Direction: Can you reproduce each of the items below word for word, leaving the pictures out of your answer?

-- Start of Given information --

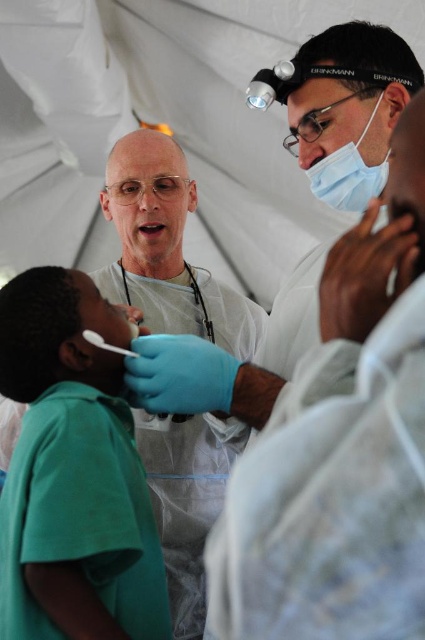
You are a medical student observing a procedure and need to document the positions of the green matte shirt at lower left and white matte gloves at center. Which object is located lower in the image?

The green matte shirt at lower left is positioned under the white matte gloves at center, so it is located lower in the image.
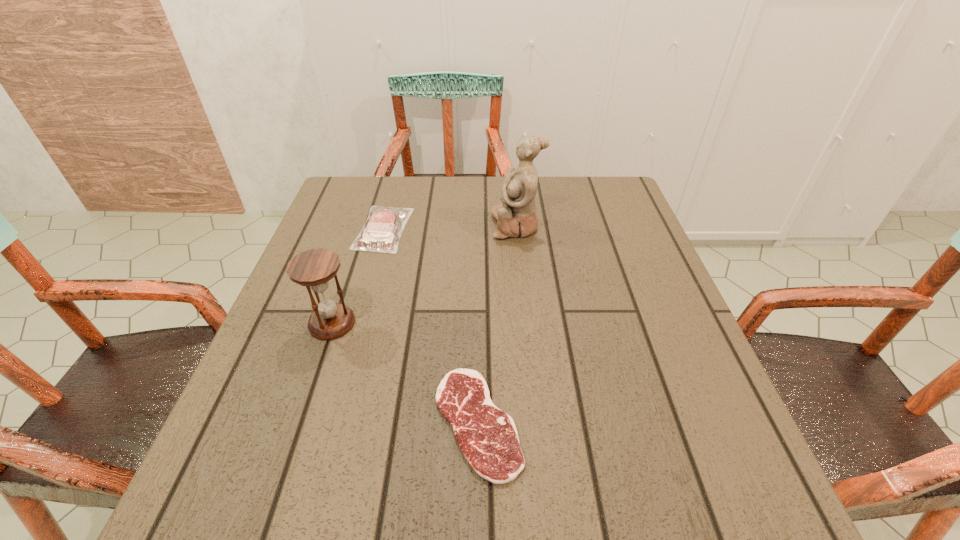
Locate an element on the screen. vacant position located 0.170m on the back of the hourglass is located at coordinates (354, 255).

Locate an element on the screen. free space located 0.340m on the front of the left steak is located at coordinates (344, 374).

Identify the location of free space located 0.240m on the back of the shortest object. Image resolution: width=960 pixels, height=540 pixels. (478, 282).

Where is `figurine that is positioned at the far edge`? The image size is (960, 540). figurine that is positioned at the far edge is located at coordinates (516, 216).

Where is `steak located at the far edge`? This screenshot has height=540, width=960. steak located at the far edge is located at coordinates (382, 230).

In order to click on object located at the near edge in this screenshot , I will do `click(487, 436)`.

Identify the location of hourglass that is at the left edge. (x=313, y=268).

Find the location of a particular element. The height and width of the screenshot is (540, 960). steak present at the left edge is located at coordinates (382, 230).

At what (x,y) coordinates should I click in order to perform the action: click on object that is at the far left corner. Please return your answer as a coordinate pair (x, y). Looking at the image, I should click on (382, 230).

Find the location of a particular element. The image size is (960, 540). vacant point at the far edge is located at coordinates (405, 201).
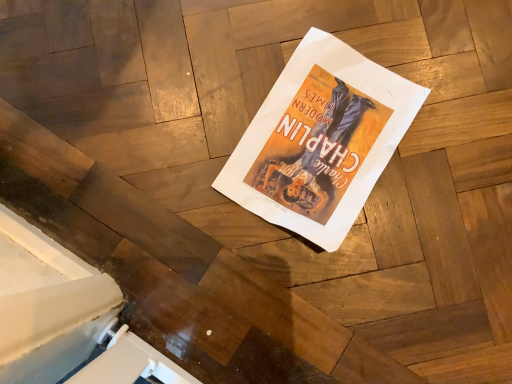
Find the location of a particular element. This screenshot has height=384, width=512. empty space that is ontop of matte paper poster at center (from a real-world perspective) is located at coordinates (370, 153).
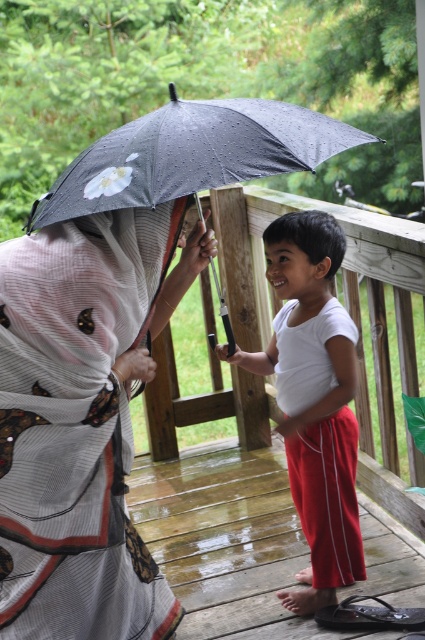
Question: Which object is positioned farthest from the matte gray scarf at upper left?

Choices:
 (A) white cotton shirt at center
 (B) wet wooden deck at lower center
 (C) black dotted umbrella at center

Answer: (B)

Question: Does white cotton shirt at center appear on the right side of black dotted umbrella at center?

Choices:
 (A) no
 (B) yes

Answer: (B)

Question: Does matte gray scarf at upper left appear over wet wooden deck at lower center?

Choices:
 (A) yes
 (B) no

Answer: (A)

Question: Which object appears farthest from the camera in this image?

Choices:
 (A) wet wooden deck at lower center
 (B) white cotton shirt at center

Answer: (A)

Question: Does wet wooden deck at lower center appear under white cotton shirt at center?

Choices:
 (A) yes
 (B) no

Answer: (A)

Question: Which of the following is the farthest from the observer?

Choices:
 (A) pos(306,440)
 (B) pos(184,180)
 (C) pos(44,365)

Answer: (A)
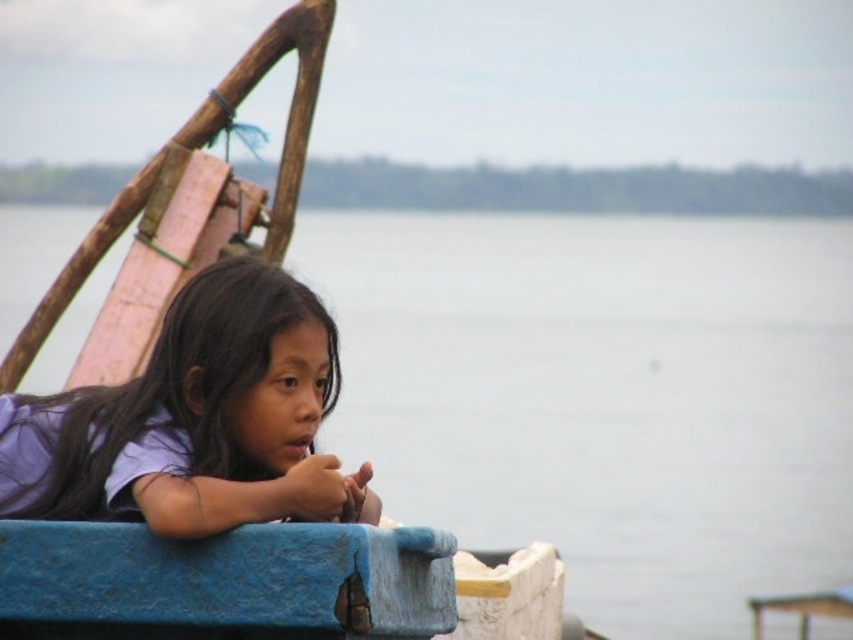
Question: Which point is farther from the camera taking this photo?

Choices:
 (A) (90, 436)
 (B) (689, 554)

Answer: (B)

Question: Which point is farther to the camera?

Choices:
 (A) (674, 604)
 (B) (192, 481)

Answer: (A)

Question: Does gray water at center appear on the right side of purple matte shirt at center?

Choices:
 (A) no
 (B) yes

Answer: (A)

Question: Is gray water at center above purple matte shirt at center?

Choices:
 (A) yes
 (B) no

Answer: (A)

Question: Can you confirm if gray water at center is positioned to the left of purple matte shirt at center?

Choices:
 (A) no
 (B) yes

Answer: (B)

-- End of Given information --

Output:
You are a medical student observing a procedure and need to document the positions of the green matte shirt at lower left and white matte gloves at center. Which object is located lower in the image?

The green matte shirt at lower left is positioned under the white matte gloves at center, so it is located lower in the image.
Locate an element on the screen. vacant position located 0.170m on the back of the hourglass is located at coordinates (354, 255).

Locate an element on the screen. free space located 0.340m on the front of the left steak is located at coordinates (344, 374).

Identify the location of free space located 0.240m on the back of the shortest object. Image resolution: width=960 pixels, height=540 pixels. (478, 282).

Where is `figurine that is positioned at the far edge`? The image size is (960, 540). figurine that is positioned at the far edge is located at coordinates (516, 216).

Where is `steak located at the far edge`? This screenshot has height=540, width=960. steak located at the far edge is located at coordinates (382, 230).

In order to click on object located at the near edge in this screenshot , I will do `click(487, 436)`.

Identify the location of hourglass that is at the left edge. (x=313, y=268).

Find the location of a particular element. The height and width of the screenshot is (540, 960). steak present at the left edge is located at coordinates (382, 230).

At what (x,y) coordinates should I click in order to perform the action: click on object that is at the far left corner. Please return your answer as a coordinate pair (x, y). Looking at the image, I should click on (382, 230).

Find the location of a particular element. The image size is (960, 540). vacant point at the far edge is located at coordinates (405, 201).
Find the location of a particular element. This screenshot has height=384, width=512. empty space that is ontop of matte paper poster at center (from a real-world perspective) is located at coordinates (370, 153).
Question: Which object is positioned farthest from the matte gray scarf at upper left?

Choices:
 (A) white cotton shirt at center
 (B) wet wooden deck at lower center
 (C) black dotted umbrella at center

Answer: (B)

Question: Does white cotton shirt at center appear on the right side of black dotted umbrella at center?

Choices:
 (A) no
 (B) yes

Answer: (B)

Question: Does matte gray scarf at upper left appear over wet wooden deck at lower center?

Choices:
 (A) yes
 (B) no

Answer: (A)

Question: Which object appears farthest from the camera in this image?

Choices:
 (A) wet wooden deck at lower center
 (B) white cotton shirt at center

Answer: (A)

Question: Does wet wooden deck at lower center appear under white cotton shirt at center?

Choices:
 (A) yes
 (B) no

Answer: (A)

Question: Which of the following is the farthest from the observer?

Choices:
 (A) pos(306,440)
 (B) pos(184,180)
 (C) pos(44,365)

Answer: (A)
Question: Which point is farther from the camera taking this photo?

Choices:
 (A) (90, 436)
 (B) (689, 554)

Answer: (B)

Question: Which point is farther to the camera?

Choices:
 (A) (674, 604)
 (B) (192, 481)

Answer: (A)

Question: Does gray water at center appear on the right side of purple matte shirt at center?

Choices:
 (A) no
 (B) yes

Answer: (A)

Question: Is gray water at center above purple matte shirt at center?

Choices:
 (A) yes
 (B) no

Answer: (A)

Question: Can you confirm if gray water at center is positioned to the left of purple matte shirt at center?

Choices:
 (A) no
 (B) yes

Answer: (B)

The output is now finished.